*** DATA FOR THE TASK
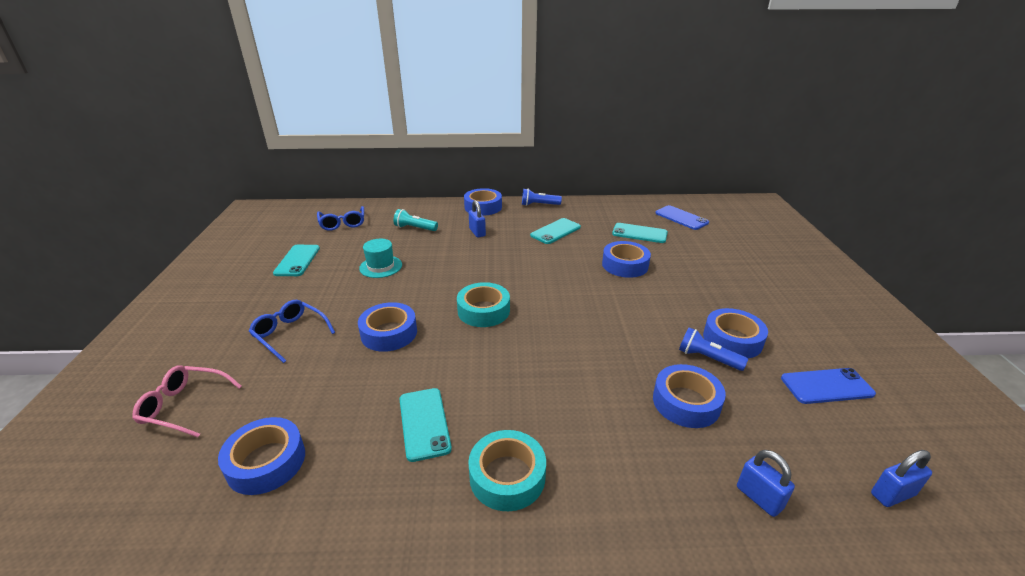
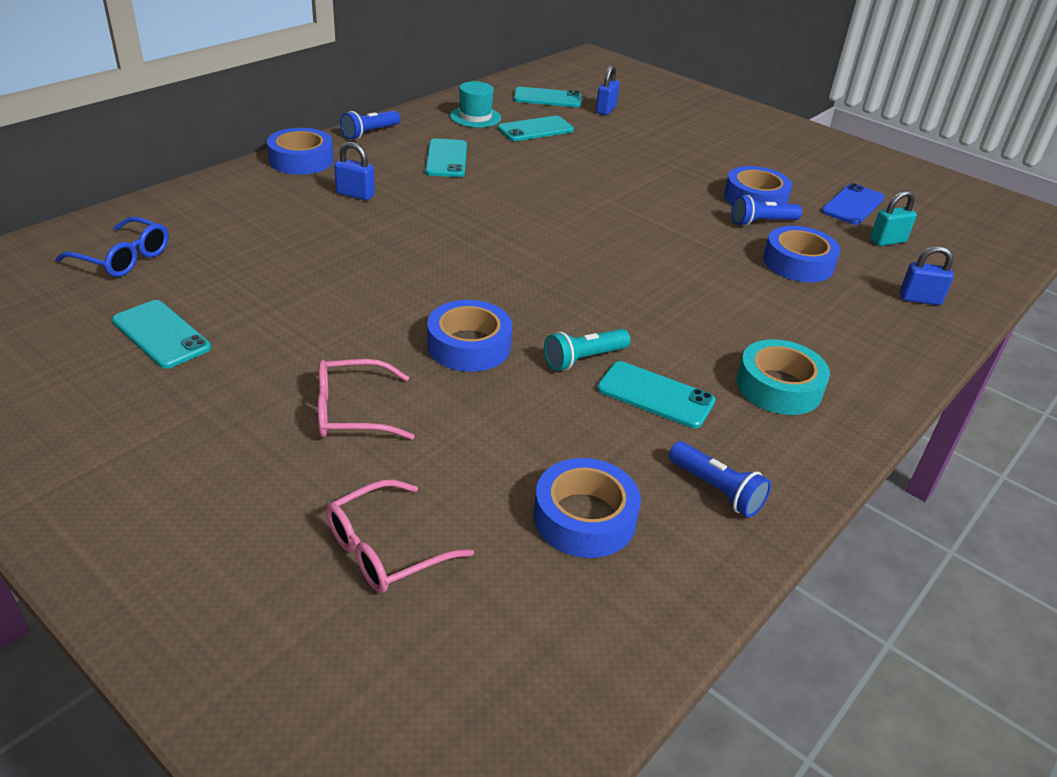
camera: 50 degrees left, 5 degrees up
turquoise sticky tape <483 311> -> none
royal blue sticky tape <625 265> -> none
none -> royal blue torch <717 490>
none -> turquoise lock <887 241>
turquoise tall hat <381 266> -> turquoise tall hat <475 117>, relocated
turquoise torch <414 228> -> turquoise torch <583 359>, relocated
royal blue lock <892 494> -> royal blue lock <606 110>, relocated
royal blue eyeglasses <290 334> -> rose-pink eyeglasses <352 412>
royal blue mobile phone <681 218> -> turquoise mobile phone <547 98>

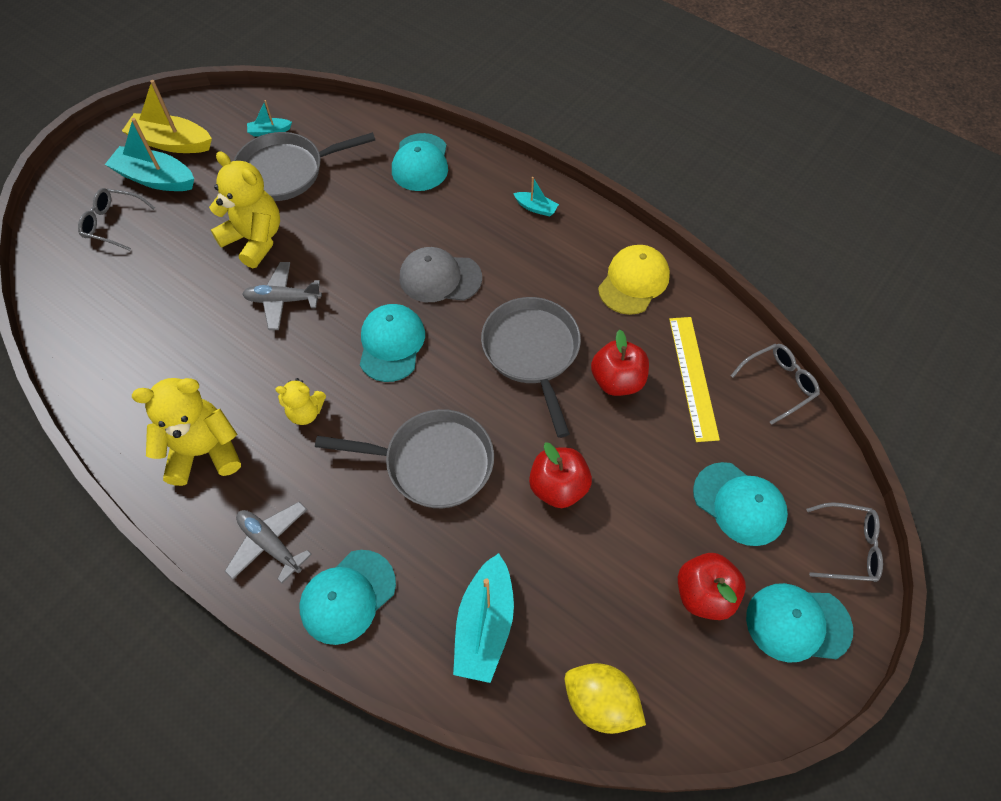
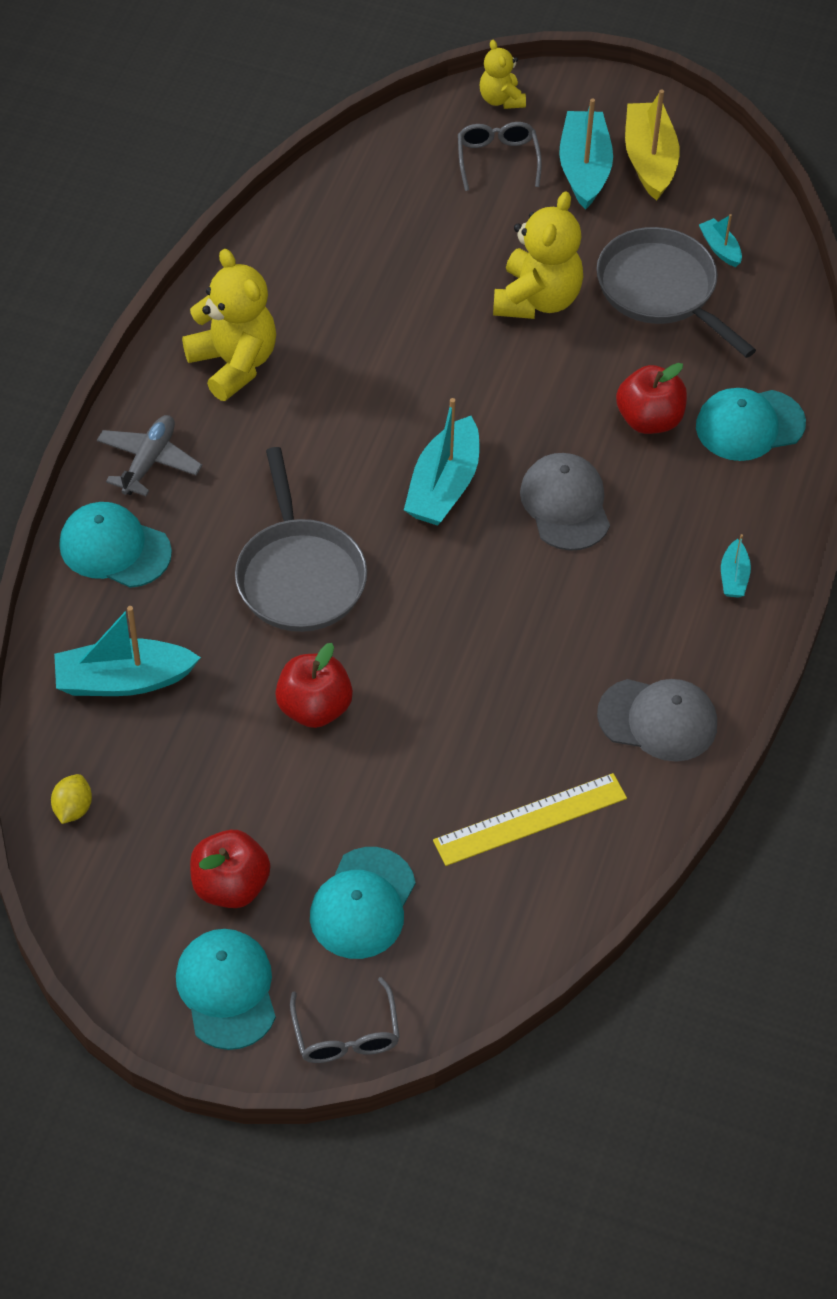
camera: 70 degrees right, 5 degrees down
ash-grey toy plane <283 300> -> none
ash-grey skillet <532 352> -> none
ash-grey eyeglasses <778 384> -> none
bright yellow stuffed bear <305 412> -> bright yellow stuffed bear <501 99>, relocated
red apple <617 381> -> red apple <649 419>, relocated
turquoise baseball cap <391 344> -> turquoise boat <444 486>
bright yellow baseball cap <633 281> -> ash-grey baseball cap <658 720>
bright yellow toy lemon <600 703> -> bright yellow toy lemon <73 808>, x0.58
******
| THE TASK |
Output, exactly as written, only the lines from the beginning of the listing through the line containing "royal blue eyeglasses", both included, and no pictures.

| OUTPUT FOR THIS EXERCISE |
camera: 50 degrees left, 5 degrees up
turquoise sticky tape <483 311> -> none
royal blue sticky tape <625 265> -> none
none -> royal blue torch <717 490>
none -> turquoise lock <887 241>
turquoise tall hat <381 266> -> turquoise tall hat <475 117>, relocated
turquoise torch <414 228> -> turquoise torch <583 359>, relocated
royal blue lock <892 494> -> royal blue lock <606 110>, relocated
royal blue eyeglasses <290 334> -> rose-pink eyeglasses <352 412>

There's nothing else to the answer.